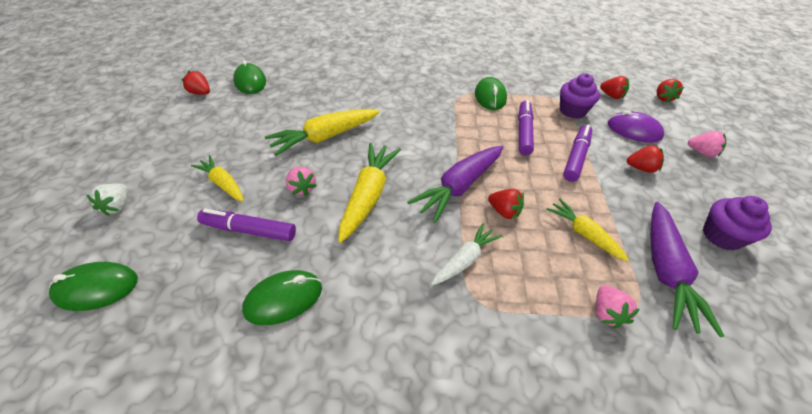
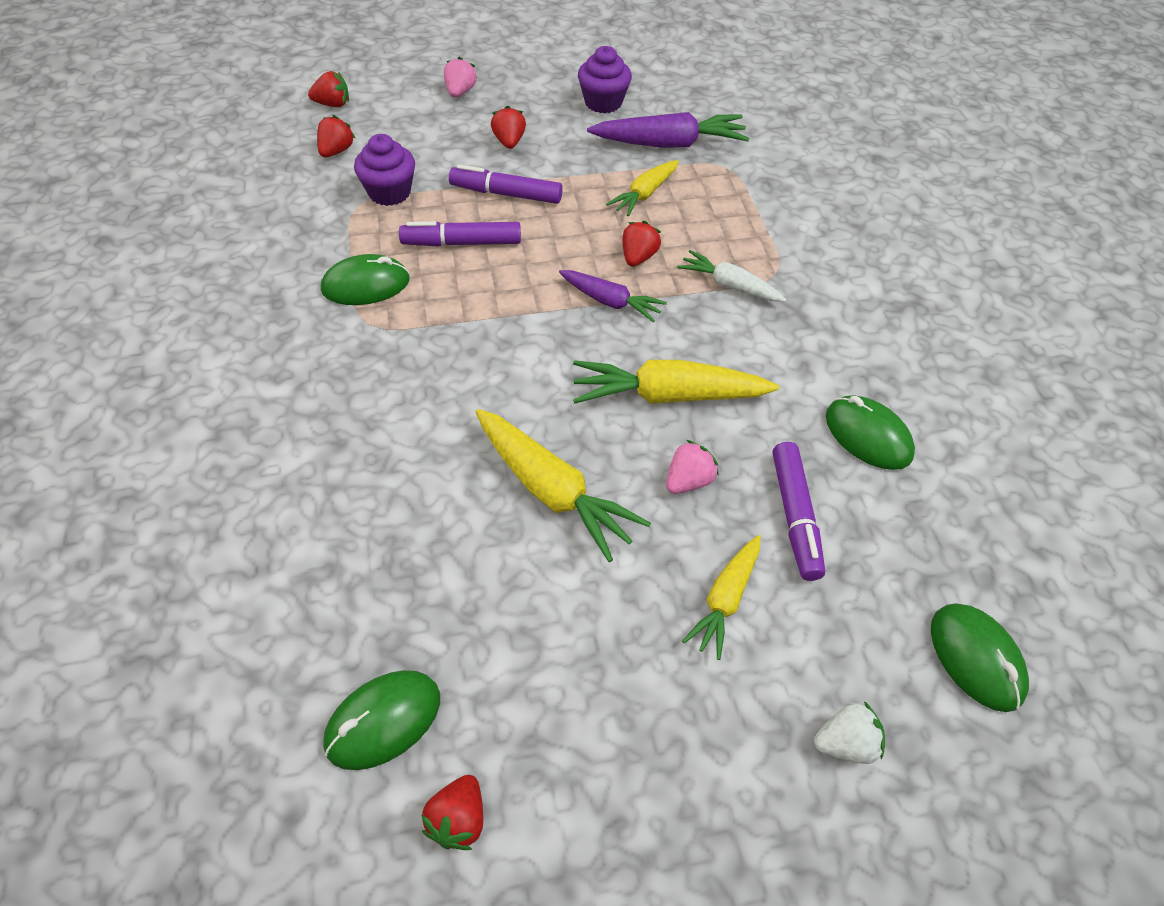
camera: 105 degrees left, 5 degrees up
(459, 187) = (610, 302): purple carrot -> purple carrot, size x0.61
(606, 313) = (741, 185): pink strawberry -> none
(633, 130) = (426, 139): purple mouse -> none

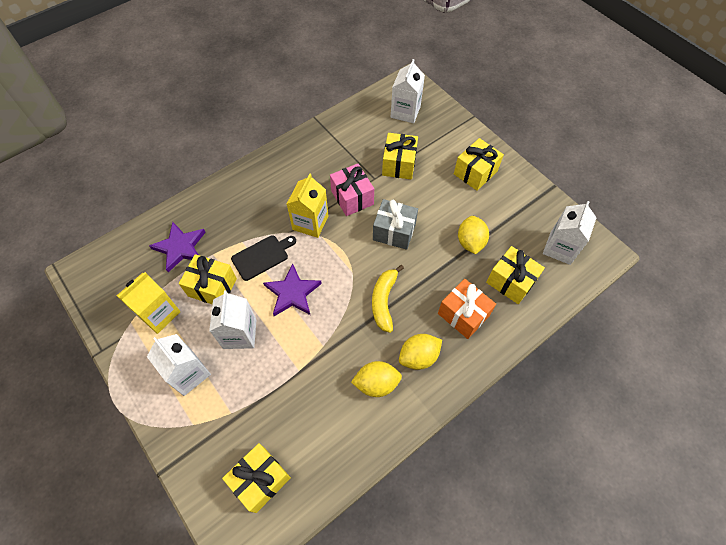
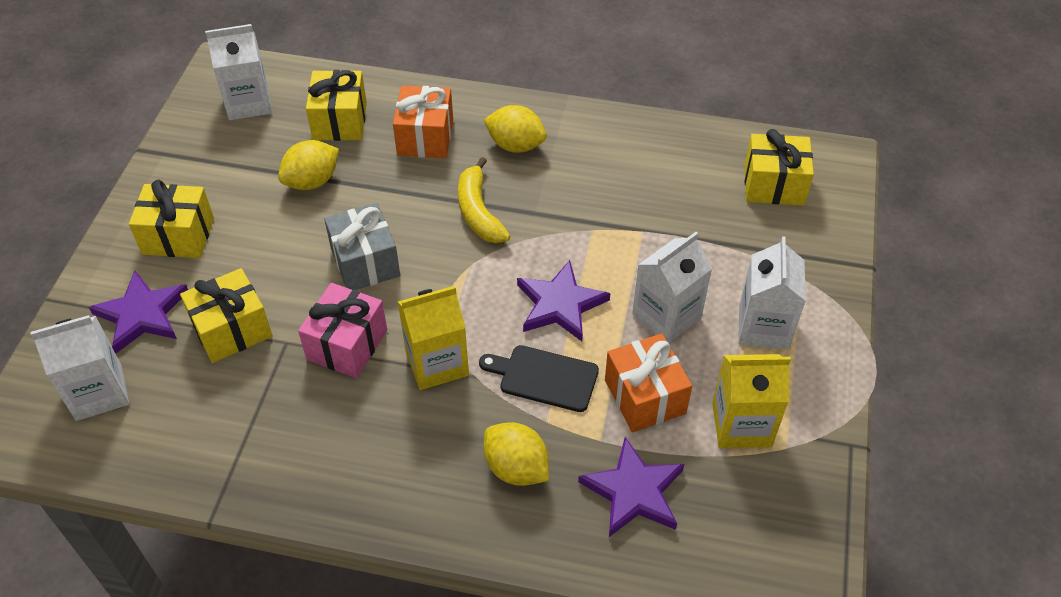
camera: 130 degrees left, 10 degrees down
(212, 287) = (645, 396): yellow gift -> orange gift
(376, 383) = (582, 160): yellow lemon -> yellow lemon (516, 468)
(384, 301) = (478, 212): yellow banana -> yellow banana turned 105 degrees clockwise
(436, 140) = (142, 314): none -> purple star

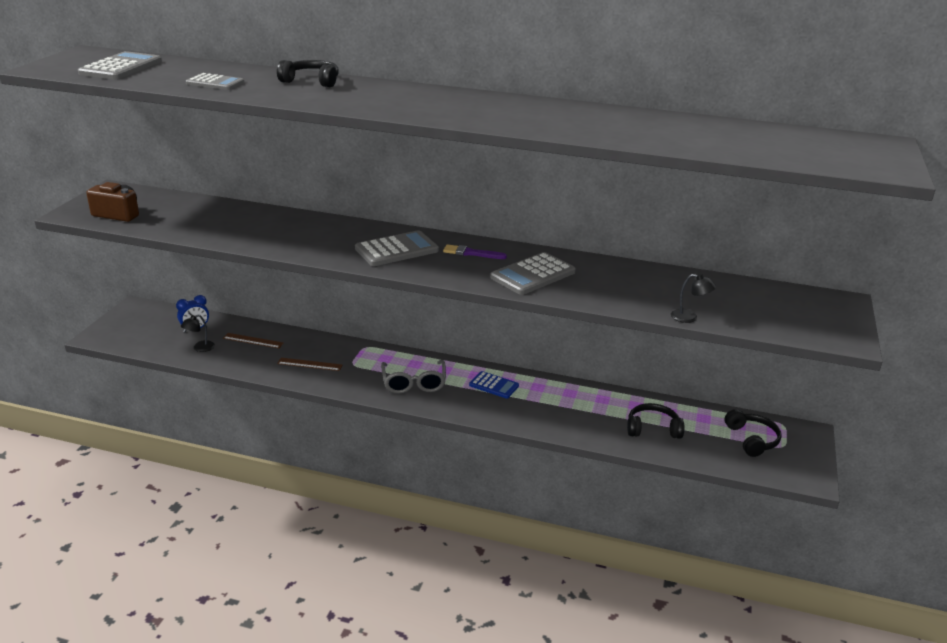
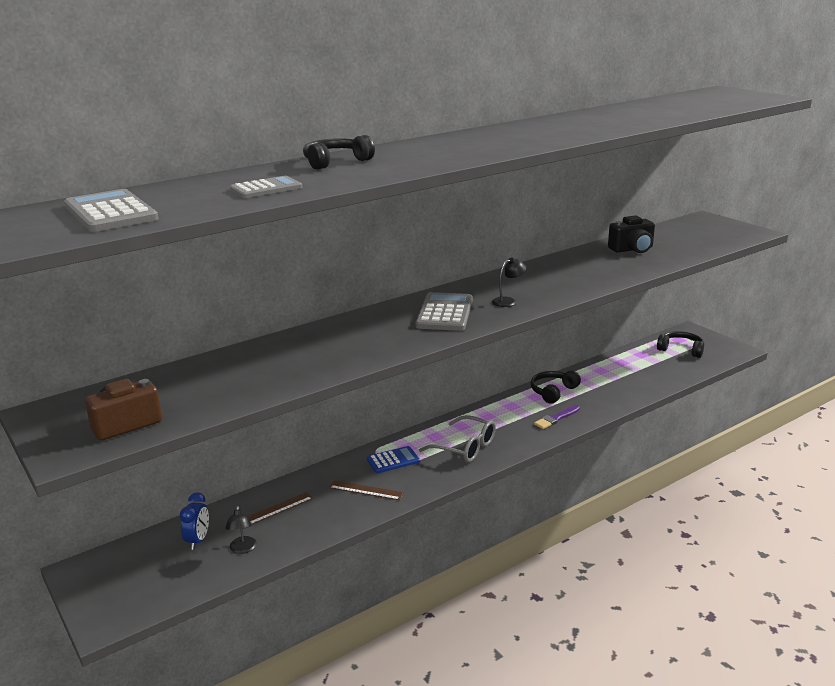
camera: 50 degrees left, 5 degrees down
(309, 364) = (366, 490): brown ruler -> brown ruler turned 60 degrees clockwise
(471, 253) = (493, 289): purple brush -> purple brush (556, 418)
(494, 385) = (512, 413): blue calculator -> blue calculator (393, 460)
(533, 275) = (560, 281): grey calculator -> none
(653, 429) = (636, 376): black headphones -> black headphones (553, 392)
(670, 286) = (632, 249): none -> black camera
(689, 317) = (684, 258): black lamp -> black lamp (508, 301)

◆ **Work required**:
Check each line above for the string "calculator" and return those that contain it.

◆ **Problem solution**:
(494, 385) = (512, 413): blue calculator -> blue calculator (393, 460)
(533, 275) = (560, 281): grey calculator -> none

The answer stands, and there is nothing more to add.